** Opening INFORMATION SHOWN block **

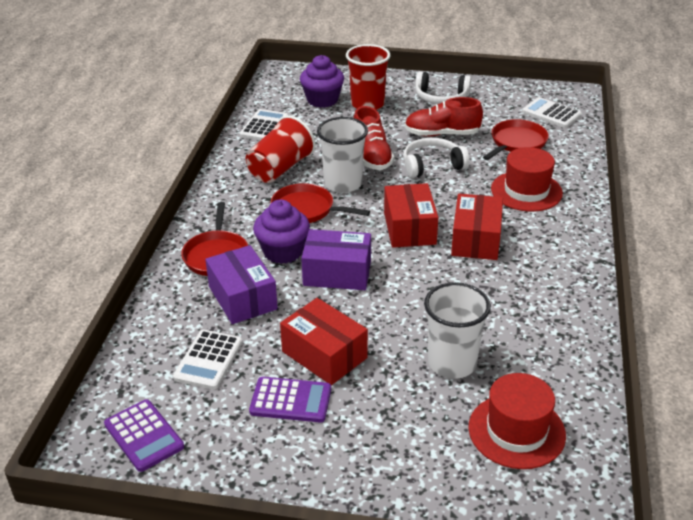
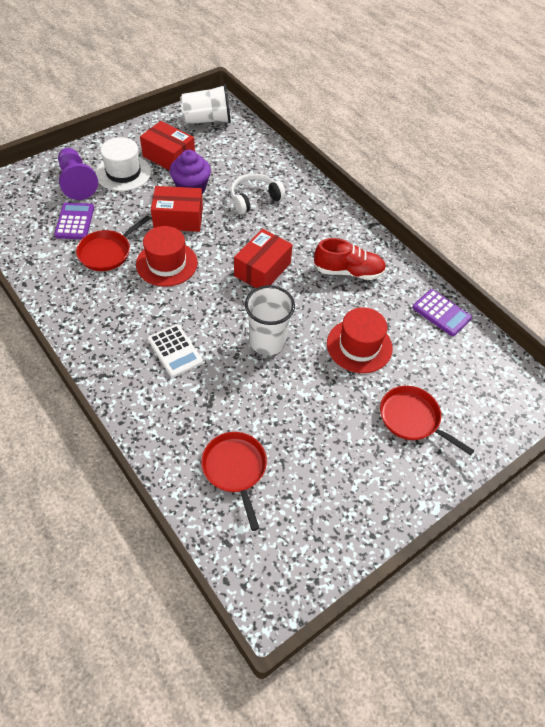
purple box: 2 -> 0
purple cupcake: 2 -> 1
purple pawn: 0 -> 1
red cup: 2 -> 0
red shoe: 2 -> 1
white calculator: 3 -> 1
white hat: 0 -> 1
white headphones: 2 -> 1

** Closing INFORMATION SHOWN block **
** Opening INFORMATION SHOWN block **

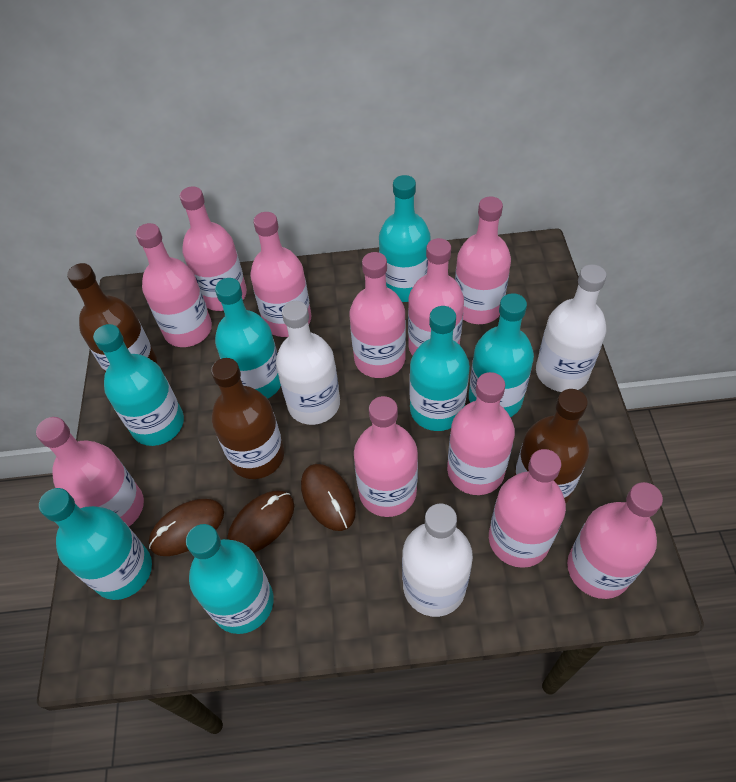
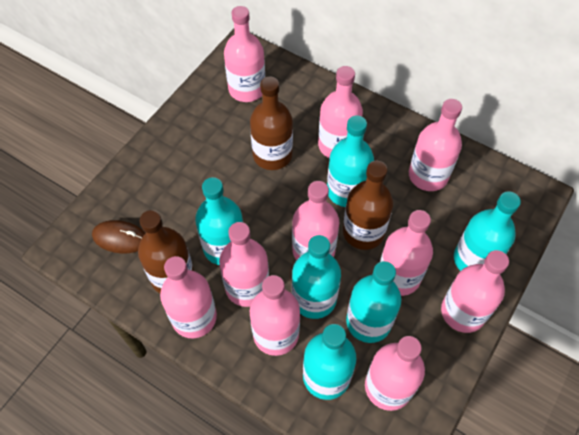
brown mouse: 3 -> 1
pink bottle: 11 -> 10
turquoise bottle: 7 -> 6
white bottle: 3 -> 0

** Closing INFORMATION SHOWN block **

• _TASK STATEMENT_: For this exercise, repeat exactly the lines of the data above from the one with "purple box: 2 -> 0" down to the one with "white headphones: 2 -> 1", both end lines included.

• _FINISHED EXERCISE_:
purple box: 2 -> 0
purple cupcake: 2 -> 1
purple pawn: 0 -> 1
red cup: 2 -> 0
red shoe: 2 -> 1
white calculator: 3 -> 1
white hat: 0 -> 1
white headphones: 2 -> 1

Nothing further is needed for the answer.